What is being asked
Nothing but the lines from the top of the following entries through the line with "purple toothbrush [261,203,317,263]" should be printed, exactly as they are.

BEGIN Records for this exercise

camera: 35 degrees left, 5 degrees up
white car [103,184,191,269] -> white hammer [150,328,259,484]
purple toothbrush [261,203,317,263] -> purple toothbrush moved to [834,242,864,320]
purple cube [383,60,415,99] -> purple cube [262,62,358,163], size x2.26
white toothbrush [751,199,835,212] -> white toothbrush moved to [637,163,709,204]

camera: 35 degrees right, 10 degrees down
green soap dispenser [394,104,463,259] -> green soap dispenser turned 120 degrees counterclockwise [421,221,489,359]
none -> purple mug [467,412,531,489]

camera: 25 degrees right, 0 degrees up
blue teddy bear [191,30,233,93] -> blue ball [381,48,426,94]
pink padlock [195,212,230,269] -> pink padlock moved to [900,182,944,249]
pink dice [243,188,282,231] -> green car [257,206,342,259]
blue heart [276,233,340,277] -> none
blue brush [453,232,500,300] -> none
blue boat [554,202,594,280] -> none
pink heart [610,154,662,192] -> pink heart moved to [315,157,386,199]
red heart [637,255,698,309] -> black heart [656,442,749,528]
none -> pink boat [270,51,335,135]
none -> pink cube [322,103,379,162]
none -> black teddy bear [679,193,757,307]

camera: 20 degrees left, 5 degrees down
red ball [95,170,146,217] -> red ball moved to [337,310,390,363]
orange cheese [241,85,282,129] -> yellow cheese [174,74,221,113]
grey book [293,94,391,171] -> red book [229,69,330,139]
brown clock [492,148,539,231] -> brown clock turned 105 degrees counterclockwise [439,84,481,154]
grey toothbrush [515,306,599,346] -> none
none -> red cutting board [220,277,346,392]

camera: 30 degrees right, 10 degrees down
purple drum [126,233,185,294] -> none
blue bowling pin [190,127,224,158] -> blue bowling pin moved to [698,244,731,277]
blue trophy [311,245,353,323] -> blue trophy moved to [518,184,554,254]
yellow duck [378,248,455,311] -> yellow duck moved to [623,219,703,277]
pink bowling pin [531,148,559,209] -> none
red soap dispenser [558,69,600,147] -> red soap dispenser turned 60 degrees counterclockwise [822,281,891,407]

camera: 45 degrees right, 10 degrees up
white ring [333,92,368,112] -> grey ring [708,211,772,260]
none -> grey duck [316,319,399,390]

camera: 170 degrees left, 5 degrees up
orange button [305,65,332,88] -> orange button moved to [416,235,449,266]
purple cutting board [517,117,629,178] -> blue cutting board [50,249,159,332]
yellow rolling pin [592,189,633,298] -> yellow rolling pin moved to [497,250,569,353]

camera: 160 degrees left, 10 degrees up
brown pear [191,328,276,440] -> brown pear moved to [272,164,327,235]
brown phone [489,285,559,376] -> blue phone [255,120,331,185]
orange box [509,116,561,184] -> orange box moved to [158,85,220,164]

END Records for this exercise

Exercise output
camera: 35 degrees left, 5 degrees up
white car [103,184,191,269] -> white hammer [150,328,259,484]
purple toothbrush [261,203,317,263] -> purple toothbrush moved to [834,242,864,320]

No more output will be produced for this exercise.